- **WORK ITEM**
Please retype the line that contains "RADIO1 pin MISO: A6 -> A10" and all lines that follow it to the end of the entries below, exactly as they stand, with nothing added.

[Saved data entries]
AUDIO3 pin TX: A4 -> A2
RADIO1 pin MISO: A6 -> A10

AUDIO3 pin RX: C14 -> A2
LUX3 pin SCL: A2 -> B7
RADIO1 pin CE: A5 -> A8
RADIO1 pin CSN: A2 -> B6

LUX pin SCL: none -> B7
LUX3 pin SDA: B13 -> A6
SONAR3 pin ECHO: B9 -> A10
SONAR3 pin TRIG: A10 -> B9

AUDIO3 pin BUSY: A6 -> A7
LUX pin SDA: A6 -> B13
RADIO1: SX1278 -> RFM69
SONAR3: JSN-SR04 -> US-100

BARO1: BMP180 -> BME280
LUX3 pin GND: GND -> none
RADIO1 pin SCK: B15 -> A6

- **EXERCISE RESPONSE**
RADIO1 pin MISO: A6 -> A10

AUDIO3 pin RX: C14 -> A2
LUX3 pin SCL: A2 -> B7
RADIO1 pin CE: A5 -> A8
RADIO1 pin CSN: A2 -> B6

LUX pin SCL: none -> B7
LUX3 pin SDA: B13 -> A6
SONAR3 pin ECHO: B9 -> A10
SONAR3 pin TRIG: A10 -> B9

AUDIO3 pin BUSY: A6 -> A7
LUX pin SDA: A6 -> B13
RADIO1: SX1278 -> RFM69
SONAR3: JSN-SR04 -> US-100

BARO1: BMP180 -> BME280
LUX3 pin GND: GND -> none
RADIO1 pin SCK: B15 -> A6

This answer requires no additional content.